→ **WHAT IS REQUIRED**
Please retype the records below exactly, leaving out any pictures.

--- Start ---

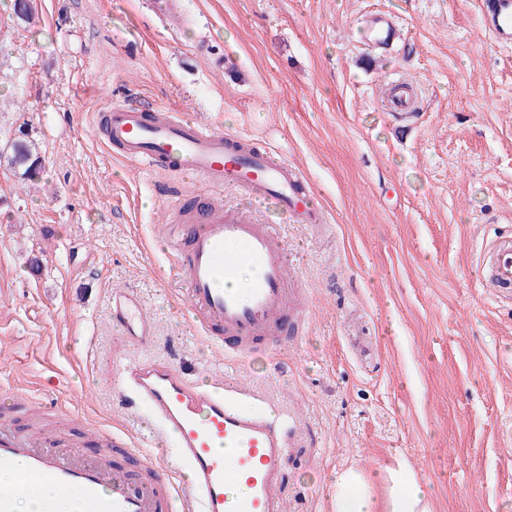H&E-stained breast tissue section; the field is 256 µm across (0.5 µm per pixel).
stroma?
<instances>
[{"label": "stroma", "instance_id": "1", "mask_svg": "<svg viewBox=\"0 0 512 512\" xmlns=\"http://www.w3.org/2000/svg\"><path fill=\"white\" fill-rule=\"evenodd\" d=\"M0 0V151L26 132L40 174L0 166V398L14 392L132 450L85 454L137 471L183 464L148 412L112 400L131 360L172 343L197 382L246 386L235 404L293 416L286 512H333L329 479L406 460L432 512H512V301L489 297L476 262L512 215V50L484 31L478 0H183L172 32L145 0ZM401 27L394 50L366 18ZM405 79L412 118L384 96ZM128 98L261 143L304 174L322 224L288 223L291 273L309 305L296 346L234 362L197 332L162 252L171 194L197 179L148 171L103 140ZM38 268H31V259ZM134 289L154 325L125 346L109 293Z\"/></svg>", "mask_w": 512, "mask_h": 512}]
</instances>
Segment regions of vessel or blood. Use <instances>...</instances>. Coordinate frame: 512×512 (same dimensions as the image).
I'll return each instance as SVG.
<instances>
[{
    "label": "vessel or blood",
    "instance_id": "vessel-or-blood-1",
    "mask_svg": "<svg viewBox=\"0 0 512 512\" xmlns=\"http://www.w3.org/2000/svg\"><path fill=\"white\" fill-rule=\"evenodd\" d=\"M151 8L172 29L188 19L183 0H151ZM482 21L498 45L512 46V0H483ZM368 30L378 47L393 45L398 36L396 25L383 19L372 21ZM388 102L407 111L415 106V93L396 81ZM145 112V106L128 99L108 113L105 137L127 160L150 171L193 174L212 193L236 189L251 201L273 204L296 224L324 223L323 209L287 161L215 127L162 109L150 118ZM178 231L188 236V247L178 238L167 246L184 277L200 335L240 358L255 345L273 347L299 301L280 225L260 221L237 204L210 202L186 215ZM478 265L491 297L512 296V234L482 246ZM245 268L253 273L246 303L230 288ZM111 309L122 341L151 344V318L133 289L113 290ZM112 385L123 408L148 409L184 471L137 481L104 458H84L67 428L43 434L0 418V471L24 466L20 485L0 487V512H14L21 491L36 492L46 484L94 500L97 512H284L279 489L287 446L268 405L239 409L231 388L194 382L174 360L122 366Z\"/></svg>",
    "mask_w": 512,
    "mask_h": 512
}]
</instances>
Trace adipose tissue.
I'll return each mask as SVG.
<instances>
[{
	"label": "adipose tissue",
	"instance_id": "obj_1",
	"mask_svg": "<svg viewBox=\"0 0 512 512\" xmlns=\"http://www.w3.org/2000/svg\"><path fill=\"white\" fill-rule=\"evenodd\" d=\"M377 481L384 484L387 491L382 504L372 492V485ZM330 486L333 512H430L426 491L413 470L402 461L381 468L372 478L354 467L336 471ZM16 512H96V507L79 494L48 487L39 496L19 498Z\"/></svg>",
	"mask_w": 512,
	"mask_h": 512
}]
</instances>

--- End ---

→ **EXPECTED ANSWER**
H&E-stained breast tissue section; the field is 256 µm across (0.5 µm per pixel).
stroma?
<instances>
[{"label": "stroma", "instance_id": "1", "mask_svg": "<svg viewBox=\"0 0 512 512\" xmlns=\"http://www.w3.org/2000/svg\"><path fill=\"white\" fill-rule=\"evenodd\" d=\"M0 0V151L26 132L40 174L0 166V398L14 392L132 450L85 454L137 471L183 464L148 412L112 400L131 360L172 343L197 382L246 386L235 404L293 416L286 512H333L329 479L406 460L432 512H512V301L489 297L476 262L512 215V50L484 31L478 0H183L172 32L145 0ZM401 27L394 50L366 18ZM405 79L412 118L384 96ZM128 98L261 143L304 174L322 224L288 223L291 273L309 305L296 346L234 362L197 332L162 252L171 194L197 179L148 171L103 140ZM38 268H31V259ZM134 289L154 325L125 346L109 293Z\"/></svg>", "mask_w": 512, "mask_h": 512}]
</instances>
Segment regions of vessel or blood. Use <instances>...</instances>. Coordinate frame: 512×512 (same dimensions as the image).
I'll return each instance as SVG.
<instances>
[{
    "label": "vessel or blood",
    "instance_id": "vessel-or-blood-1",
    "mask_svg": "<svg viewBox=\"0 0 512 512\" xmlns=\"http://www.w3.org/2000/svg\"><path fill=\"white\" fill-rule=\"evenodd\" d=\"M151 8L172 29L188 19L183 0H151ZM482 21L498 45L512 46V0H483ZM368 30L378 47L393 45L398 36L396 25L383 19L372 21ZM388 102L407 111L415 106V93L396 81ZM145 112V106L128 99L108 113L105 137L127 160L150 171L193 174L212 193L236 189L251 201L273 204L296 224L324 223L323 209L287 161L215 127L162 109L150 118ZM178 231L188 236V247L178 238L167 246L184 277L200 335L240 358L255 345L273 347L299 301L280 225L260 221L237 204L210 202L186 215ZM478 265L491 297L512 296V234L482 246ZM245 268L253 273L246 303L230 288ZM111 309L122 341L151 344V318L133 289L113 290ZM112 385L123 408L148 409L184 471L137 481L104 458H84L67 428L43 434L0 418V471L24 466L20 485L0 487V512H14L21 491L36 492L46 484L94 500L97 512H284L279 489L287 446L268 405L239 409L231 388L194 382L174 360L122 366Z\"/></svg>",
    "mask_w": 512,
    "mask_h": 512
}]
</instances>
Trace adipose tissue.
I'll return each mask as SVG.
<instances>
[{
	"label": "adipose tissue",
	"instance_id": "obj_1",
	"mask_svg": "<svg viewBox=\"0 0 512 512\" xmlns=\"http://www.w3.org/2000/svg\"><path fill=\"white\" fill-rule=\"evenodd\" d=\"M377 481L384 484L387 491L382 504L372 492V485ZM330 486L333 512H430L426 491L413 470L402 461L381 468L372 478L354 467L336 471ZM16 512H96V507L79 494L48 487L39 496L19 498Z\"/></svg>",
	"mask_w": 512,
	"mask_h": 512
}]
</instances>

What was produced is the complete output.